BEGIN DATA IN THIS EXERCISE
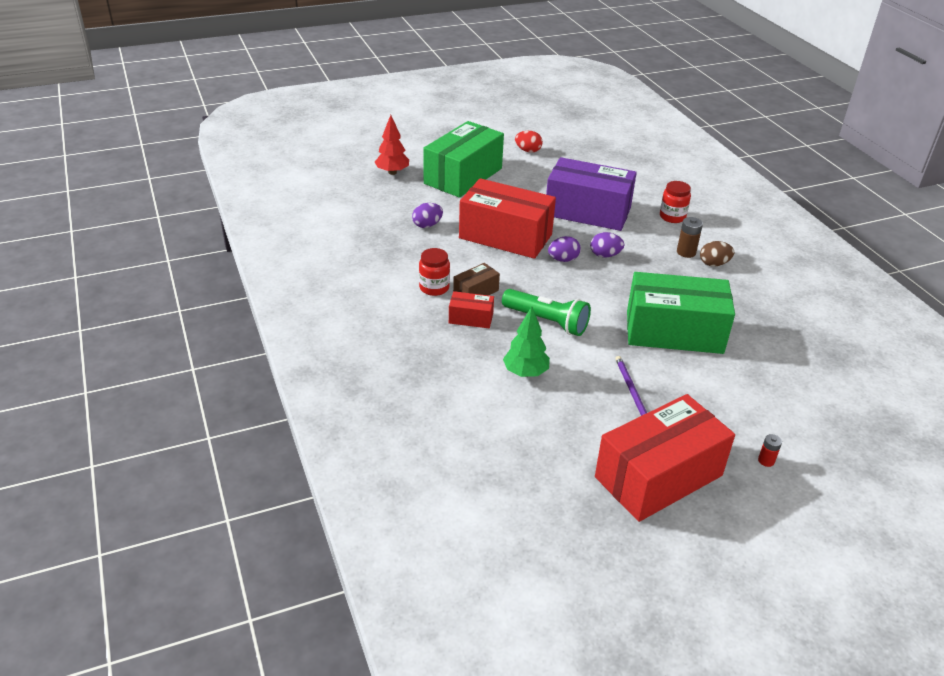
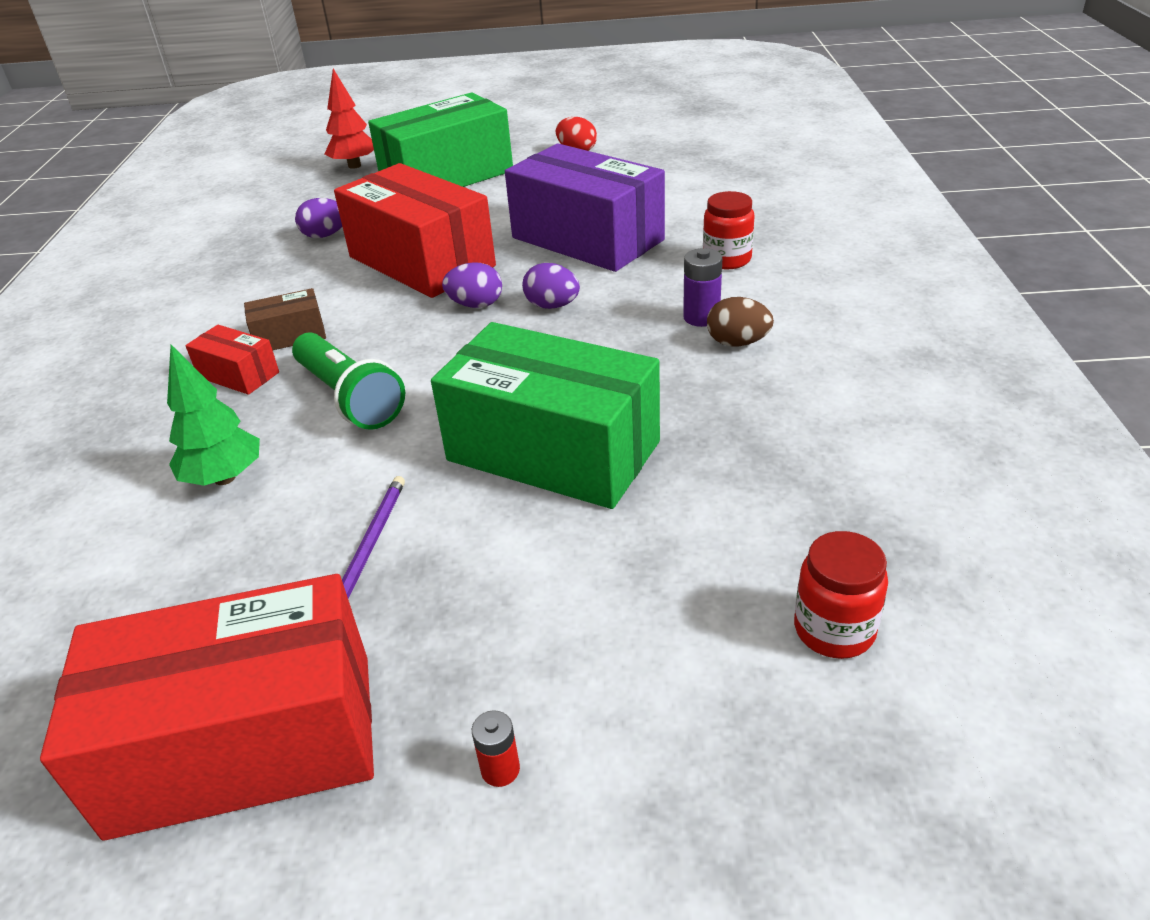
camera: 25 degrees right, 0 degrees up
(434, 288) = (237, 322): red jar -> red jar (834, 630)
(686, 252) = (701, 317): brown battery -> purple battery

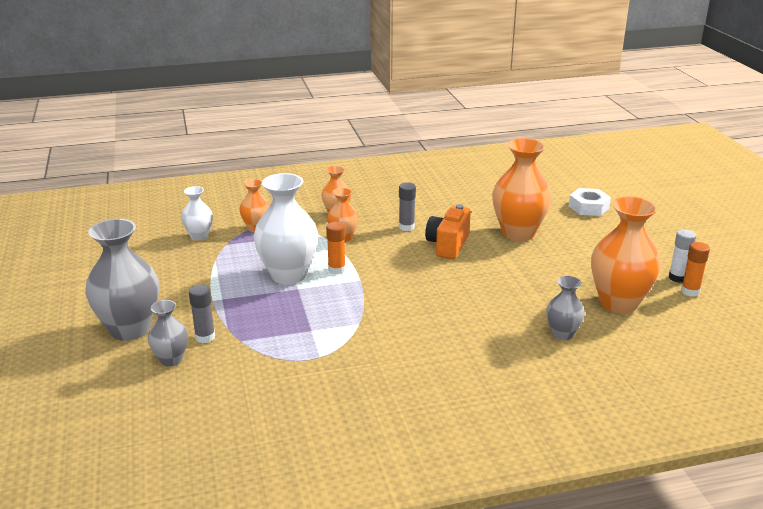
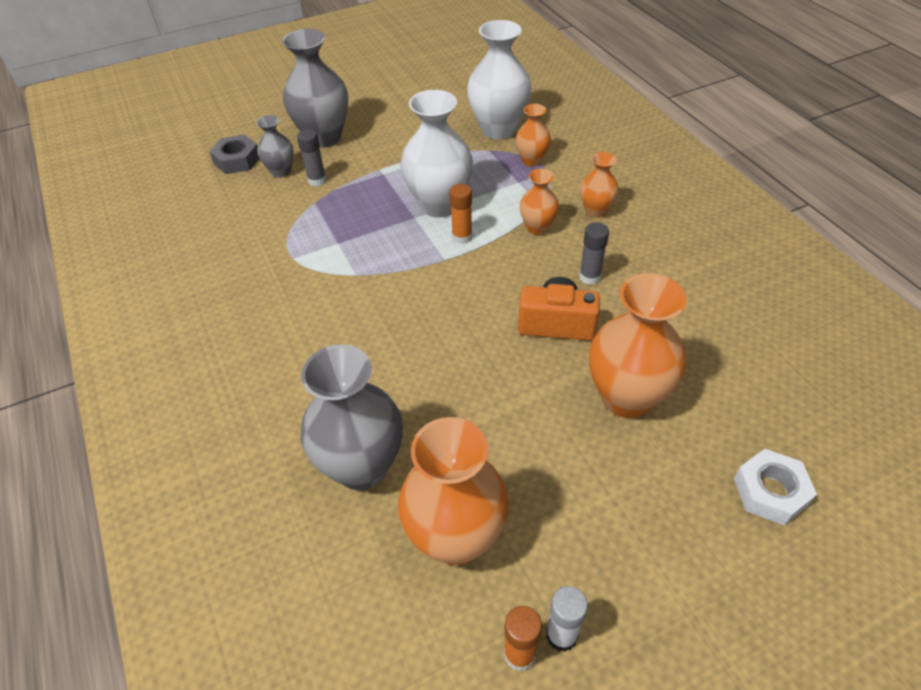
camera: 80 degrees right, 20 degrees up
(124, 391) = (237, 160): none -> grey nut
(199, 236) = (498, 129): white vase -> white vase, size x1.88
(562, 334) = (362, 466): grey vase -> grey vase, size x1.88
END DATA IN THIS EXERCISE
- **WHAT YOU ARE ASKED TO DO**
The response should be the full material, repeated exactly, with images removed.

- **TASK OUTPUT**
camera: 25 degrees right, 0 degrees up
(434, 288) = (237, 322): red jar -> red jar (834, 630)
(686, 252) = (701, 317): brown battery -> purple battery

camera: 80 degrees right, 20 degrees up
(124, 391) = (237, 160): none -> grey nut
(199, 236) = (498, 129): white vase -> white vase, size x1.88
(562, 334) = (362, 466): grey vase -> grey vase, size x1.88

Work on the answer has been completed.